Data for this task:
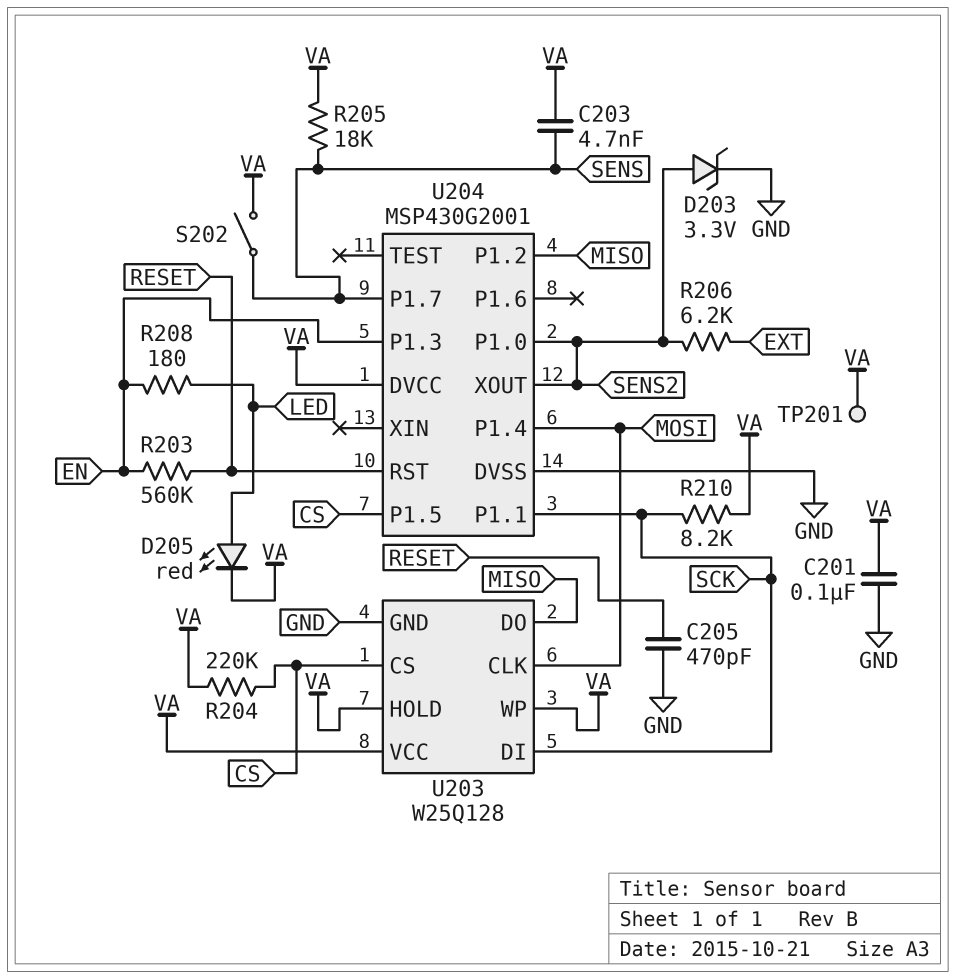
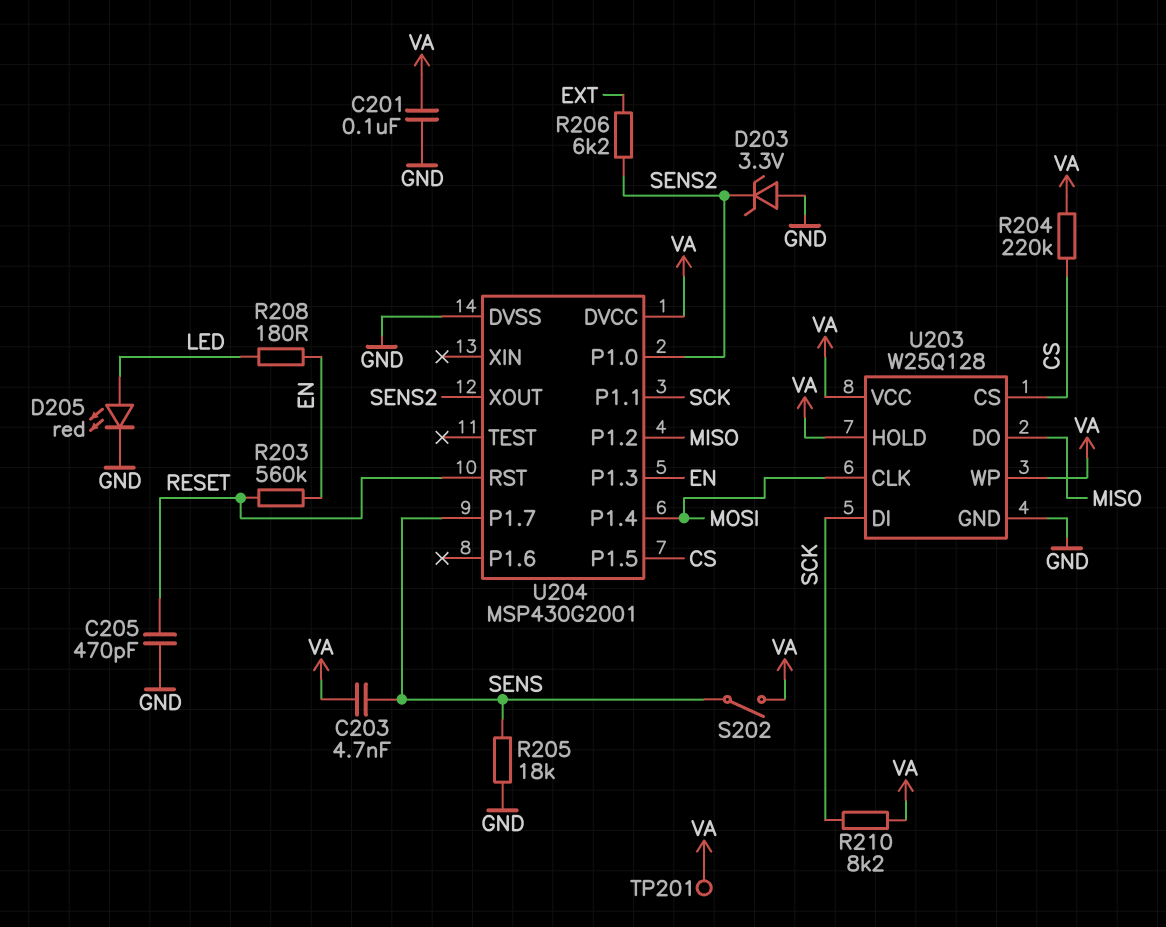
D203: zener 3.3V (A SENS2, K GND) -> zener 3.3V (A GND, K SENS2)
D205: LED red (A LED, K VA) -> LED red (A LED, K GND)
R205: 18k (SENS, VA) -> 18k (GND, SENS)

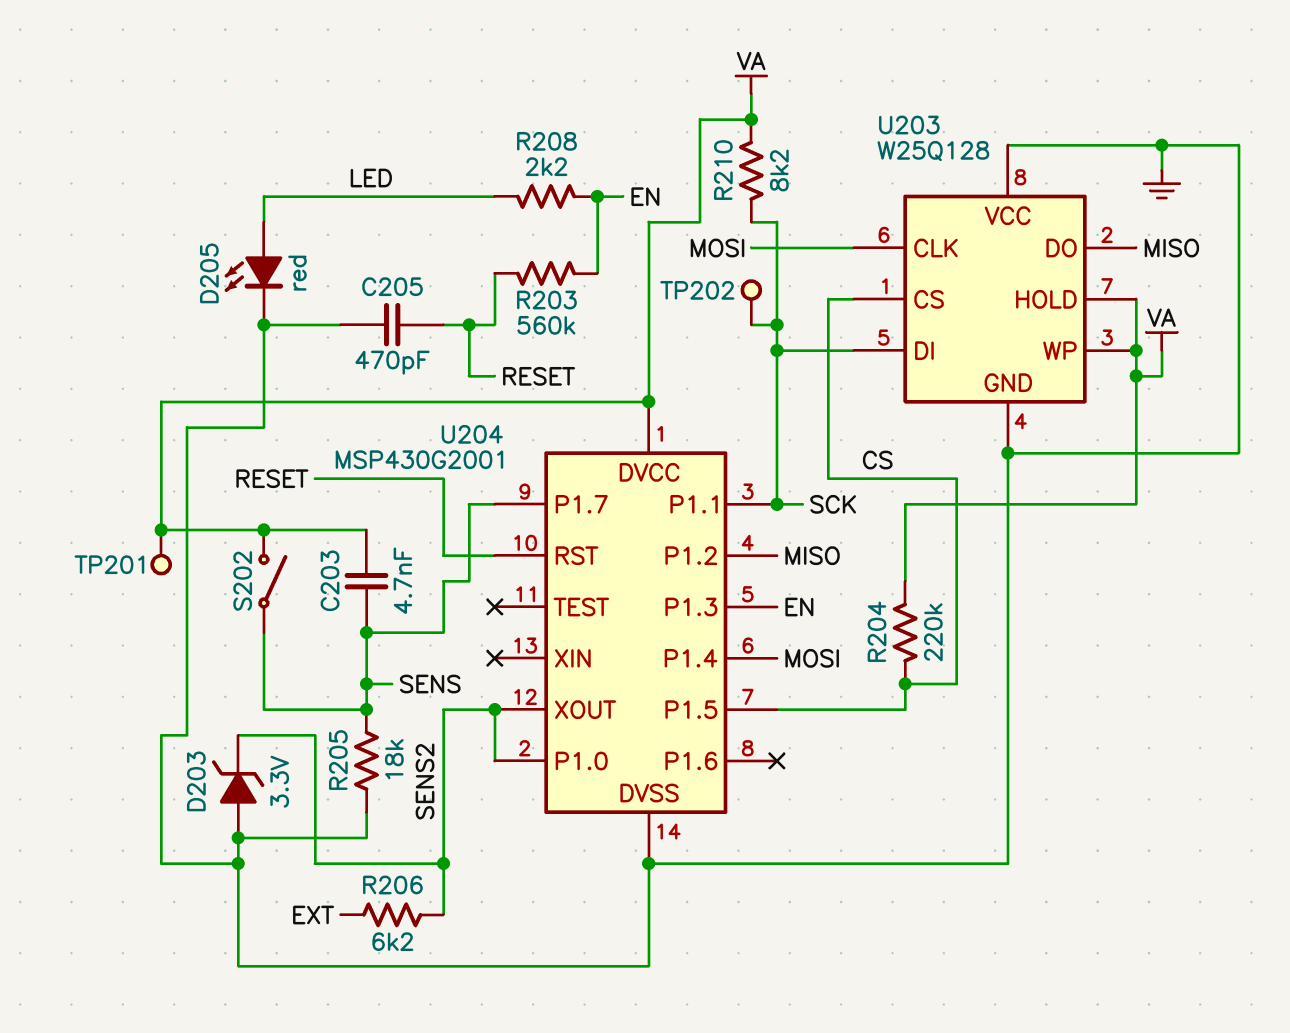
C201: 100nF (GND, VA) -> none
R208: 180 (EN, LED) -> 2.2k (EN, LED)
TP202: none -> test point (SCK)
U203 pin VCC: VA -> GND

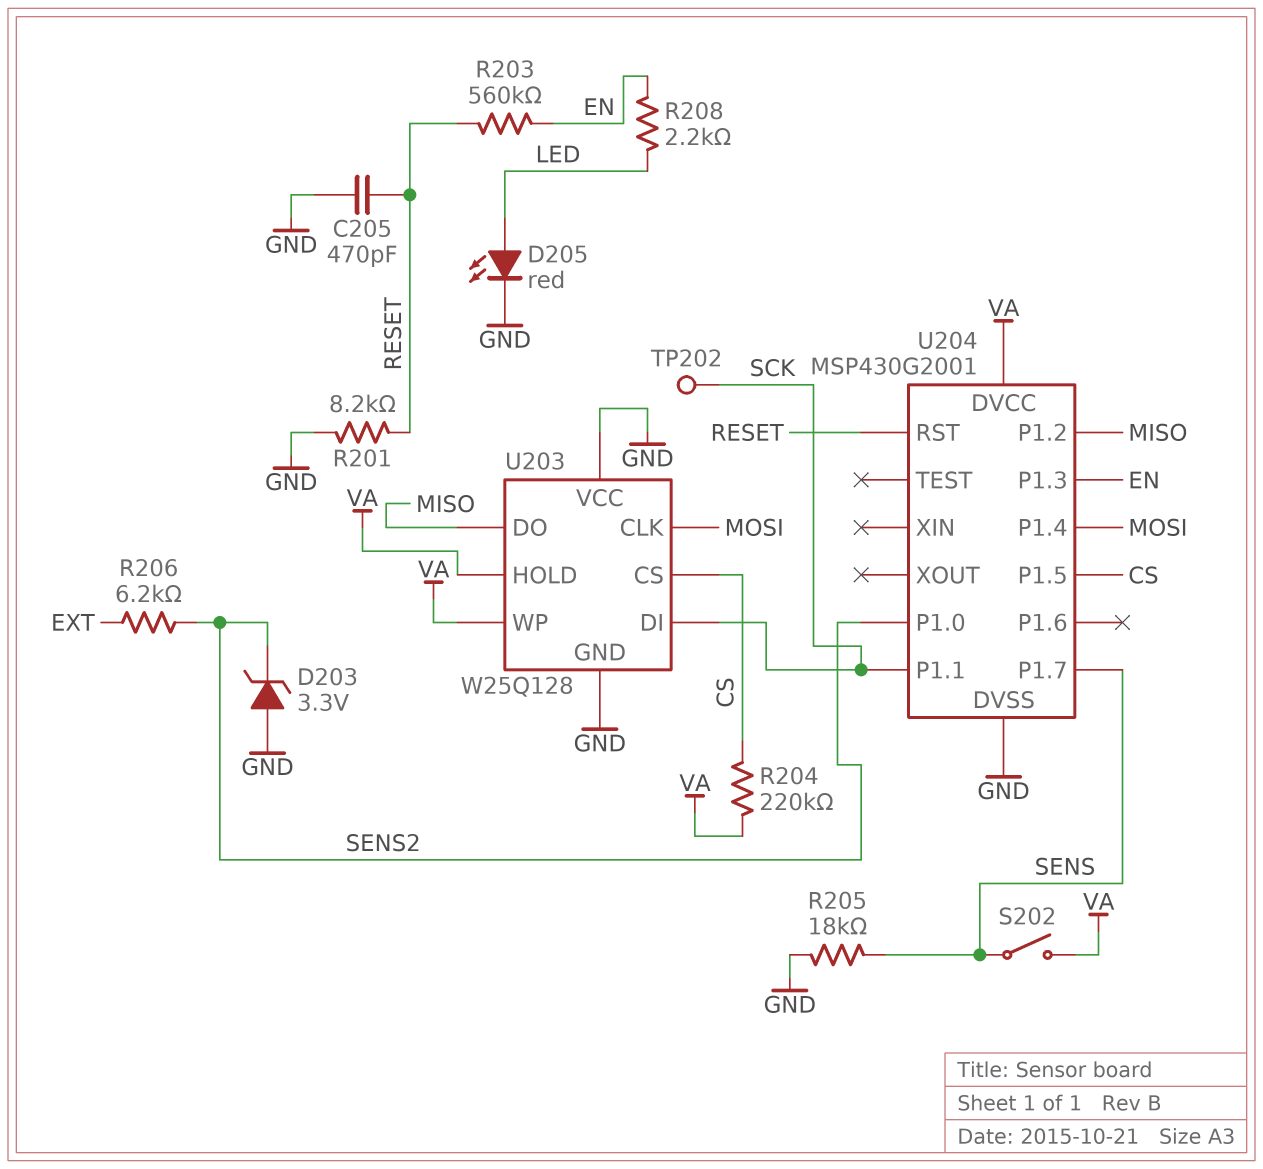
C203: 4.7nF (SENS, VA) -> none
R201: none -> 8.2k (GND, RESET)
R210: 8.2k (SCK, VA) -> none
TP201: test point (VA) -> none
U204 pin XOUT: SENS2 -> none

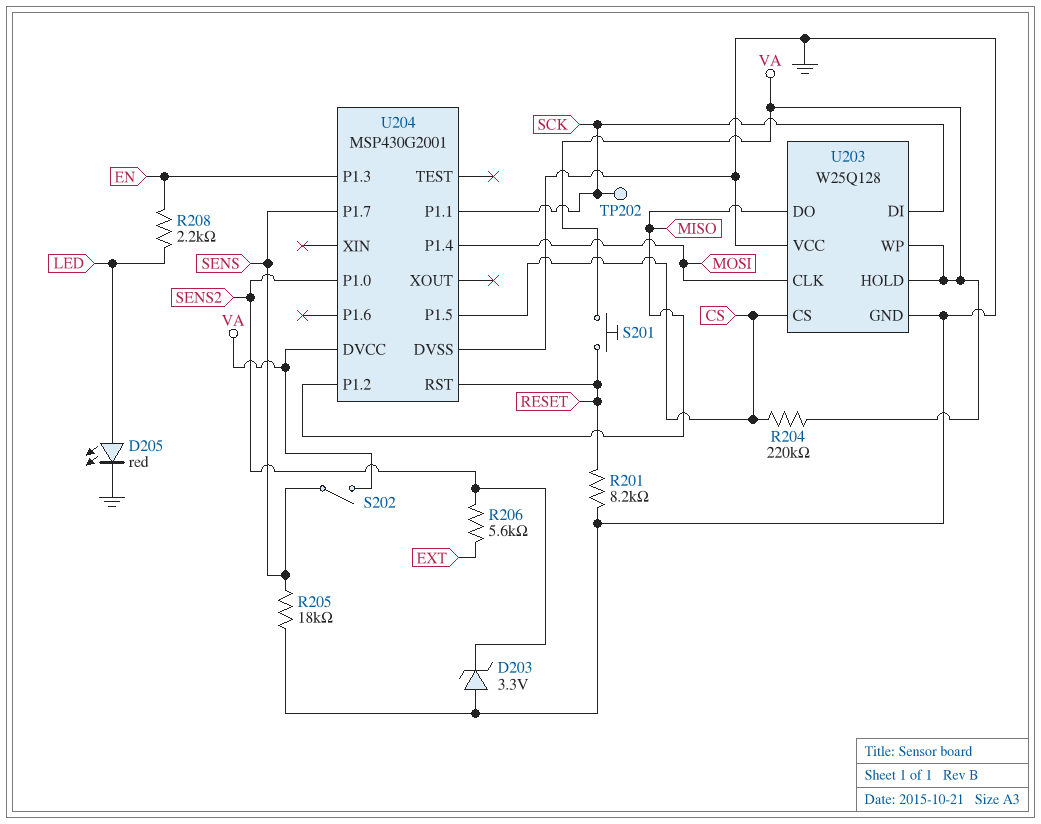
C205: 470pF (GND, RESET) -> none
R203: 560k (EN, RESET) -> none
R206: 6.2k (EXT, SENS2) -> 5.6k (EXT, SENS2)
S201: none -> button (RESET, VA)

Aim of the exercise: Show every line of the listing in which the string "test" can be found.

Solution to this exercise:
TP202: none -> test point (SCK)
TP201: test point (VA) -> none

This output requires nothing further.